begin

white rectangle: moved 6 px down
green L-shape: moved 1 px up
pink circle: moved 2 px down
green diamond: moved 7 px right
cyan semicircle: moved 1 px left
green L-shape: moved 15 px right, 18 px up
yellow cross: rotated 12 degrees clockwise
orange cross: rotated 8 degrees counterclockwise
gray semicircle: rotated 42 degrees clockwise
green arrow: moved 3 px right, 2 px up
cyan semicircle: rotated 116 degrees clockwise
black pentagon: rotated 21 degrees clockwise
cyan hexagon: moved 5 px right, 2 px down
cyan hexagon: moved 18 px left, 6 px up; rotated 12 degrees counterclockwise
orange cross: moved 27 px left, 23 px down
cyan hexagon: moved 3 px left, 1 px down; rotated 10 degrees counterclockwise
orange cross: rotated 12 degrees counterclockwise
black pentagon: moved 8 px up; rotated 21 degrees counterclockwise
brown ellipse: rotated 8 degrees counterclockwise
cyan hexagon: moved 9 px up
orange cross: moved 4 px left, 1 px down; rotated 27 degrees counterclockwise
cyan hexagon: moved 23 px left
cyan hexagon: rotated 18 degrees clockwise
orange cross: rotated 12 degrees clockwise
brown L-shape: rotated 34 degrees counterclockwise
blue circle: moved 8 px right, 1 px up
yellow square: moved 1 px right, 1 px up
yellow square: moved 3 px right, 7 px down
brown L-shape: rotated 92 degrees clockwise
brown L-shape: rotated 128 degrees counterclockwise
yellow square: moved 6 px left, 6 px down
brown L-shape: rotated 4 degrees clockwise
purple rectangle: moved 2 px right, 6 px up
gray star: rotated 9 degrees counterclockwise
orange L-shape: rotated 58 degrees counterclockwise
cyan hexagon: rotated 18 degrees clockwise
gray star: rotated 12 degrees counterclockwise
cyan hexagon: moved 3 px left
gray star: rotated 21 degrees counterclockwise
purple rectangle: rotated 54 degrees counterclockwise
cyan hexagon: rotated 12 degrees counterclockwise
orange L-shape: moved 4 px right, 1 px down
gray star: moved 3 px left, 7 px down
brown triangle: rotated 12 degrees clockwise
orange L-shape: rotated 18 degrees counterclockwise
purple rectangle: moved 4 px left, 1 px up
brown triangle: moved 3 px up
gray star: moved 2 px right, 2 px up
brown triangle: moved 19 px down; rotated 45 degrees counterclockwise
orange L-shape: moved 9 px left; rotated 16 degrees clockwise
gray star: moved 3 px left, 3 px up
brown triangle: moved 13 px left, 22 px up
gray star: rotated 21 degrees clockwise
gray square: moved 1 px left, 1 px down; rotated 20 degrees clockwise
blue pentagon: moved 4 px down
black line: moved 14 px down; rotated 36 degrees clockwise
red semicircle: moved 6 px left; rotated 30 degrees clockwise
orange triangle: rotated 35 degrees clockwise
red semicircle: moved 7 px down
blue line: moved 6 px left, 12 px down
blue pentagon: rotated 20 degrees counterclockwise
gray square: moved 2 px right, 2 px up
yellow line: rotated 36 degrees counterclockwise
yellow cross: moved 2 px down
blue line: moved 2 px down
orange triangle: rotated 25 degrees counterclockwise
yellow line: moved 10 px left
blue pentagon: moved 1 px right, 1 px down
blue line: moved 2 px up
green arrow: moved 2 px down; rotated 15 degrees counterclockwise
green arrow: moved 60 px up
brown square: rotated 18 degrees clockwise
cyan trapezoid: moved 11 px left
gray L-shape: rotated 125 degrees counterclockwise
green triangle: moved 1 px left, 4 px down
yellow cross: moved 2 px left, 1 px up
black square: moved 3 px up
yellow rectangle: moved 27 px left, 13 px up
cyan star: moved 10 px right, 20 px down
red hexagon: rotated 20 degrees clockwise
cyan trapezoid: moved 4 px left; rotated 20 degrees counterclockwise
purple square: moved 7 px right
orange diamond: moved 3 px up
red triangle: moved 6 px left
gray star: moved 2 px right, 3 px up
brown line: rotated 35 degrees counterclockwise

end

## [EXERCISE DESCRIPTION]
Please pull out every line in the records above that contains the word "triangle". Case counts.

## [TASK OUTPUT]
brown triangle: rotated 12 degrees clockwise
brown triangle: moved 3 px up
brown triangle: moved 19 px down; rotated 45 degrees counterclockwise
brown triangle: moved 13 px left, 22 px up
orange triangle: rotated 35 degrees clockwise
orange triangle: rotated 25 degrees counterclockwise
green triangle: moved 1 px left, 4 px down
red triangle: moved 6 px left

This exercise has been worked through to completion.